[Data entries]
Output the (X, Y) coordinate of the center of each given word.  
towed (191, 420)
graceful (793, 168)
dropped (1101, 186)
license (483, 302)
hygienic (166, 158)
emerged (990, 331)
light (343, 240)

— SET PROBLEM —
Reproduce these lines exactly as they appear.

— OUTPUT —
Output the (X, Y) coordinate of the center of each given word.  
towed (191, 420)
graceful (793, 168)
dropped (1101, 186)
license (483, 302)
hygienic (166, 158)
emerged (990, 331)
light (343, 240)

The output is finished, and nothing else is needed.